(Stored items)
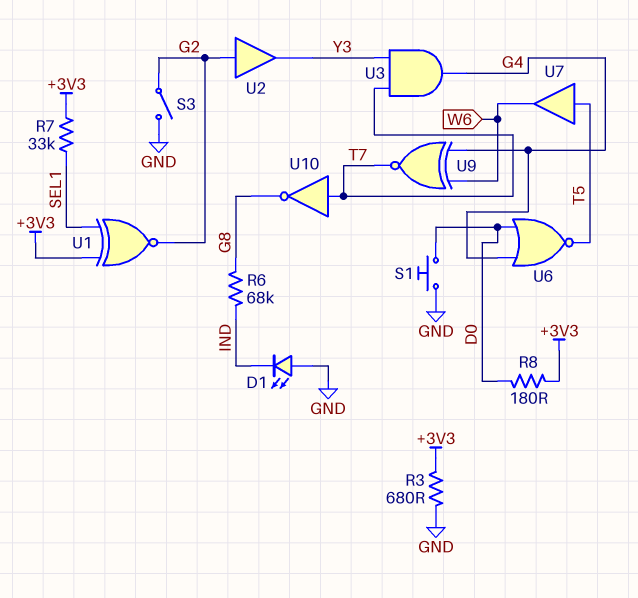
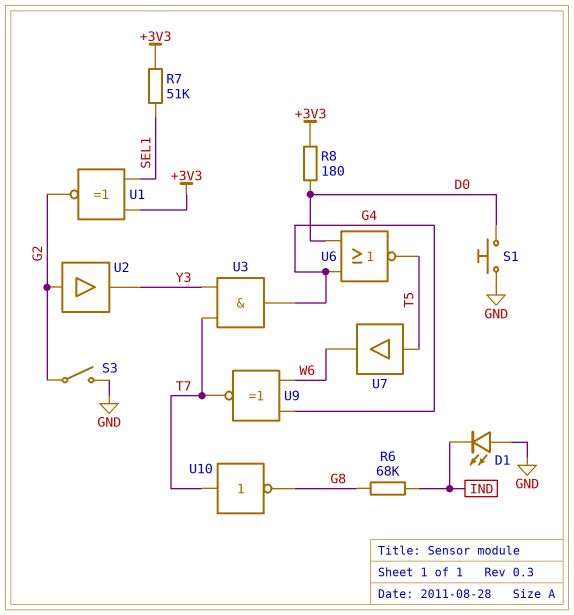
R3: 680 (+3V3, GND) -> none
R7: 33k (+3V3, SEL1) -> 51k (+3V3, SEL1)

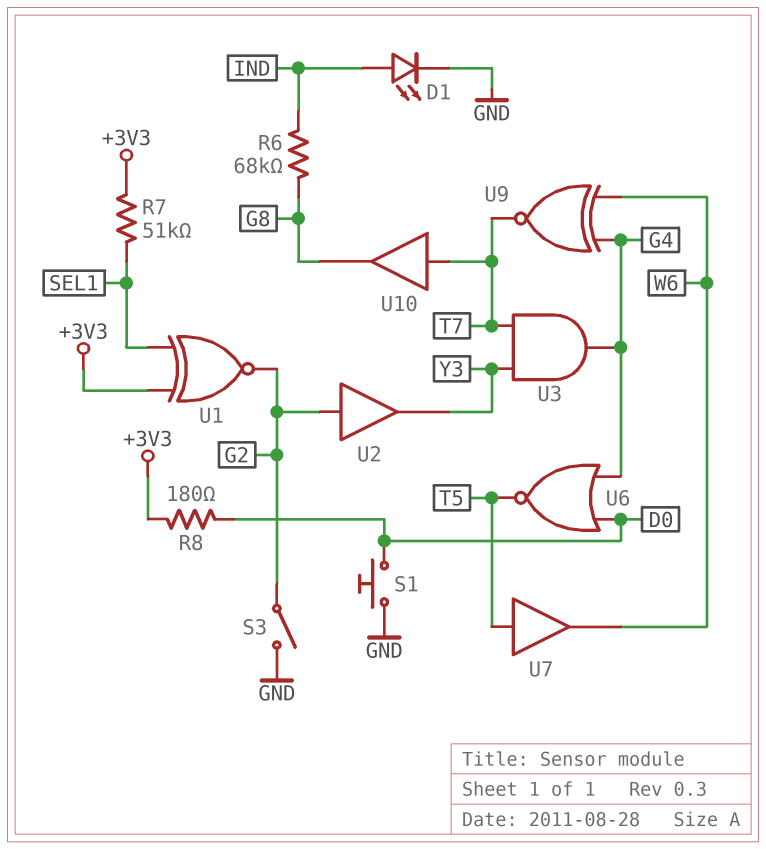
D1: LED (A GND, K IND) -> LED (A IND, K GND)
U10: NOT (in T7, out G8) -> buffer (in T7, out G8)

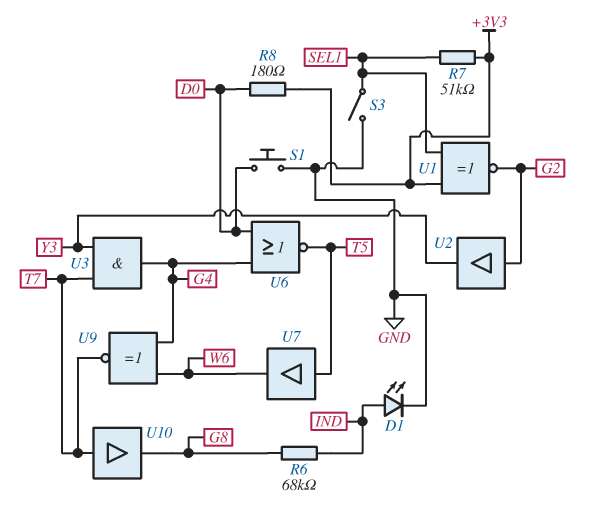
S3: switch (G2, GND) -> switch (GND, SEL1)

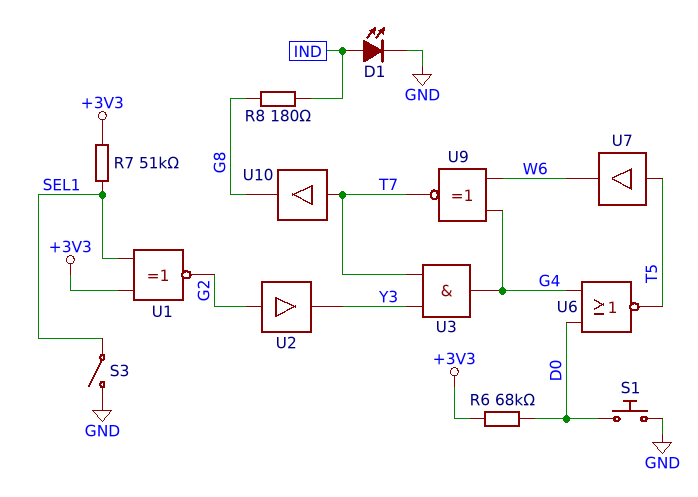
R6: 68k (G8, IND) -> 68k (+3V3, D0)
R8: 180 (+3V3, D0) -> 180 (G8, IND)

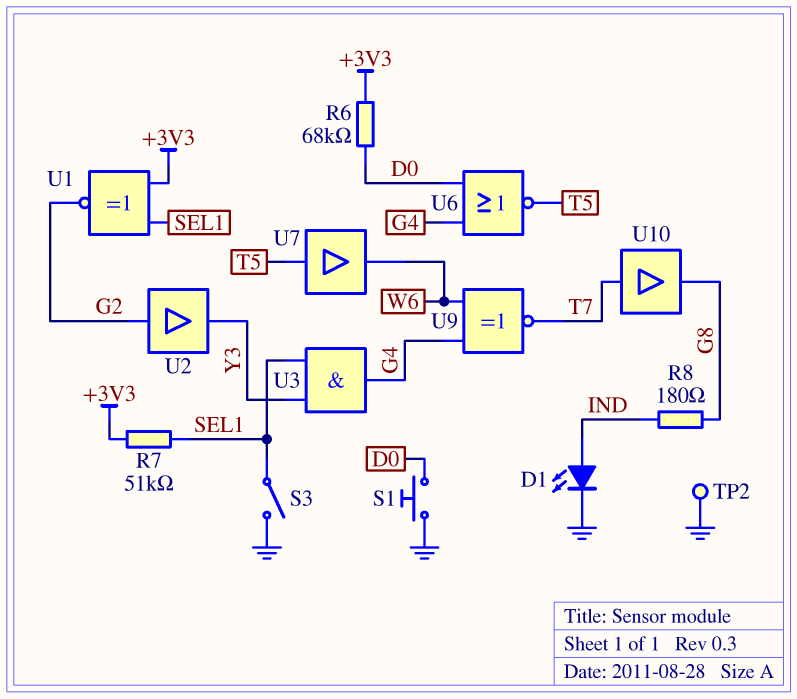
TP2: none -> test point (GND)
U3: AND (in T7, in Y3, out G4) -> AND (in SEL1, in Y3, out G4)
* * *
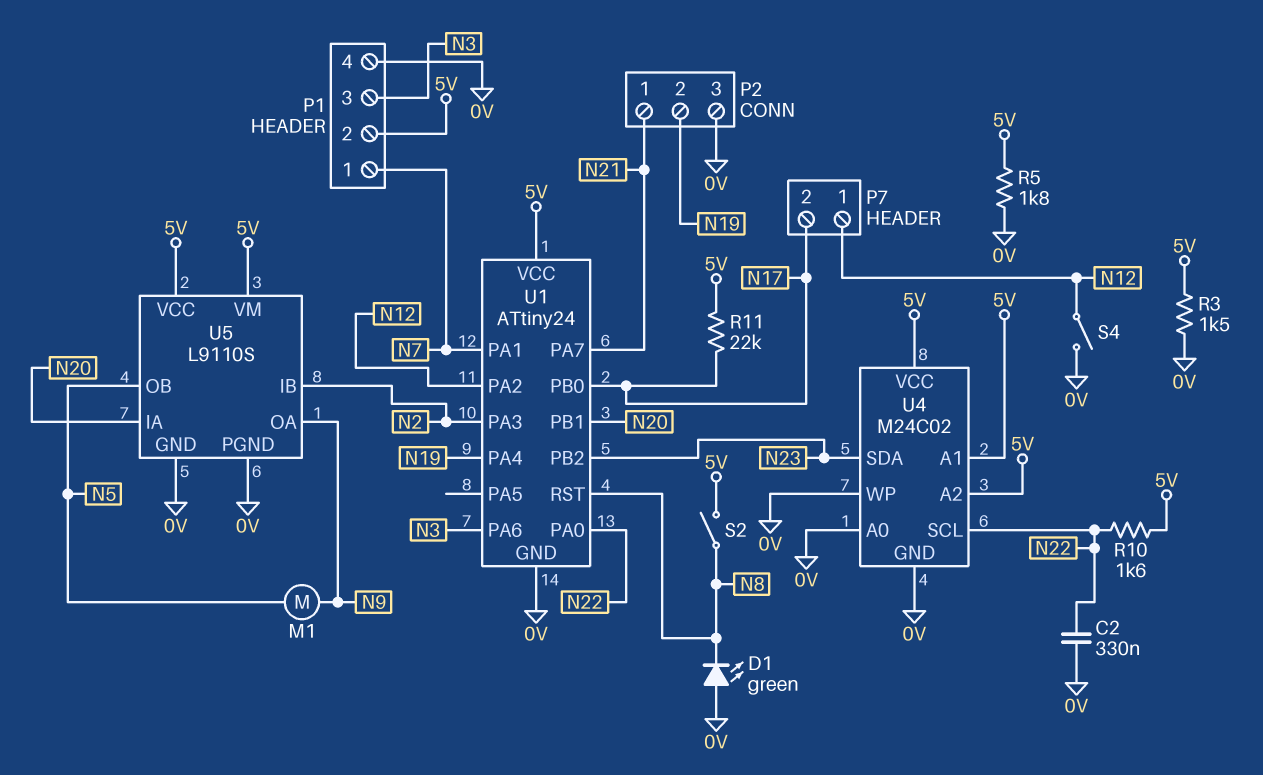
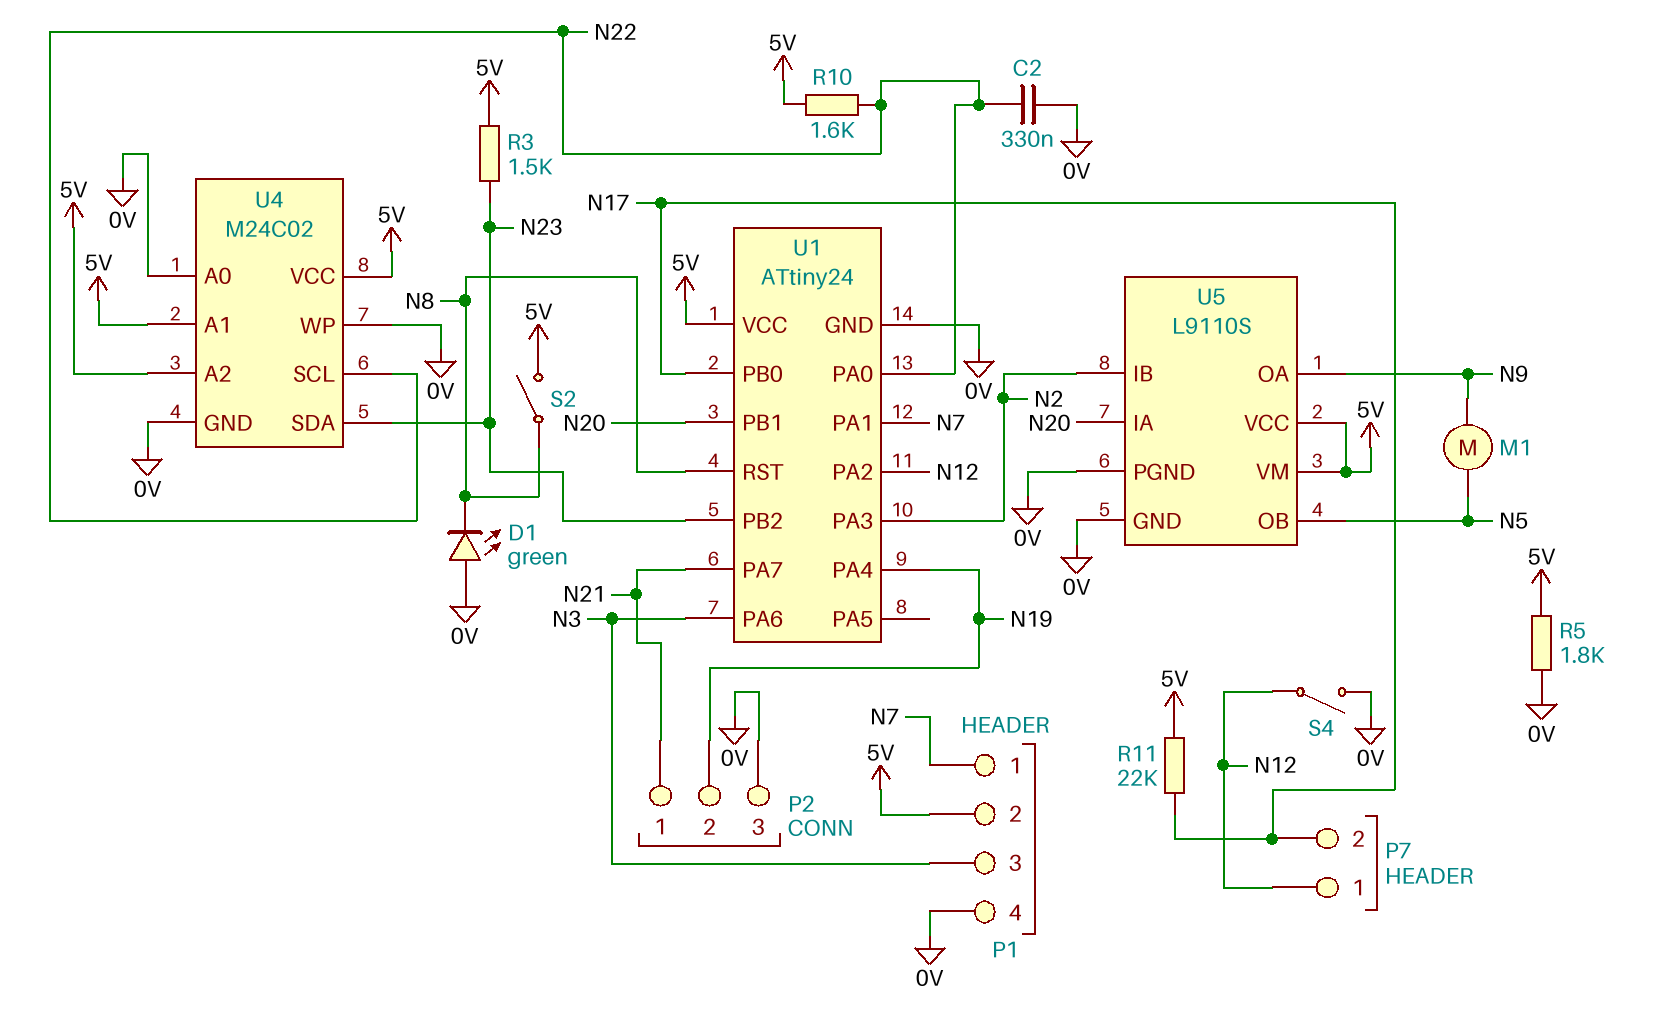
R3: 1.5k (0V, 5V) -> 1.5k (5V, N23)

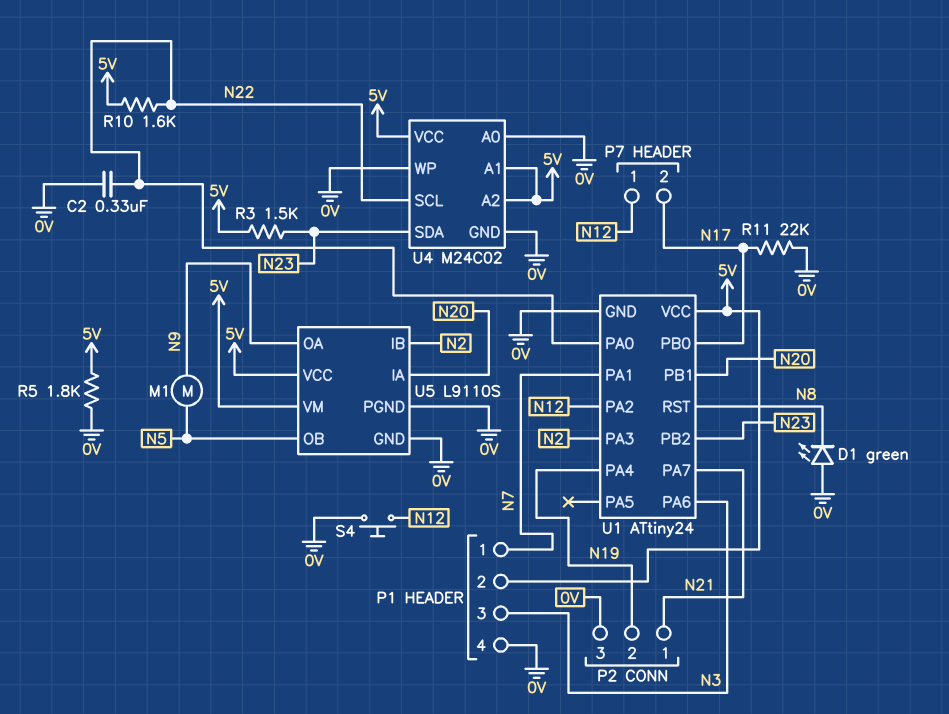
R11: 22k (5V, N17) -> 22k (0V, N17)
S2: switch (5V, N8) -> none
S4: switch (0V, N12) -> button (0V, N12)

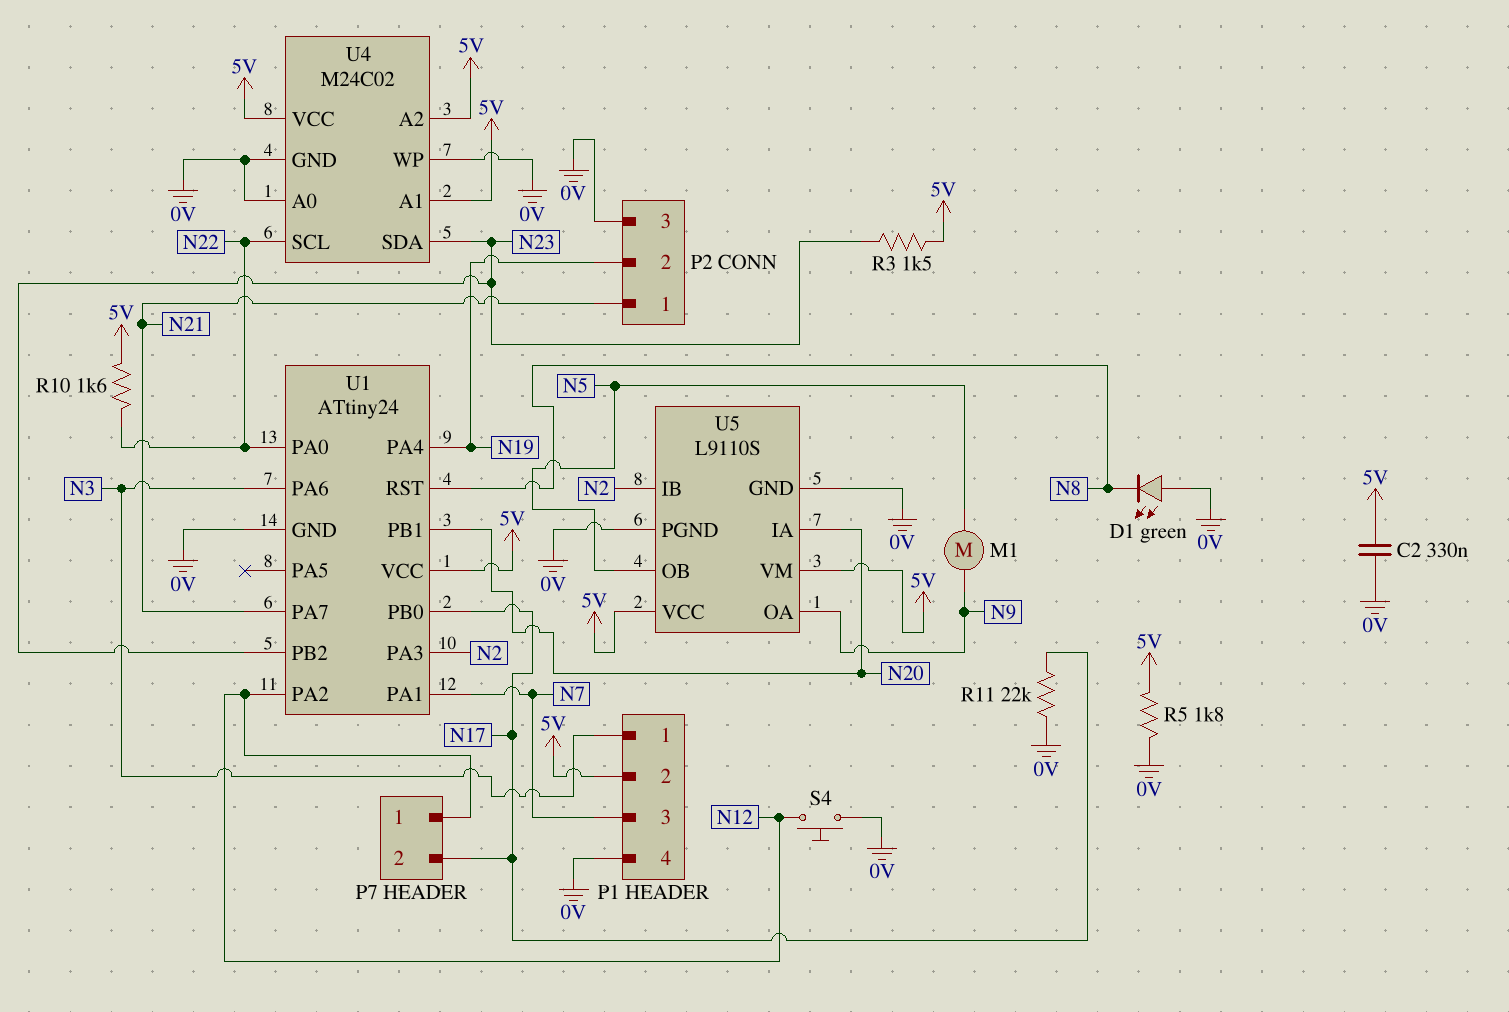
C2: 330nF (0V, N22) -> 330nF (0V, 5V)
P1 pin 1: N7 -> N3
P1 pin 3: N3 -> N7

#### About this task:
Look through the records for the string "switch". Copy every line that has it.

#### Result:
S3: switch (G2, GND) -> switch (GND, SEL1)
S2: switch (5V, N8) -> none
S4: switch (0V, N12) -> button (0V, N12)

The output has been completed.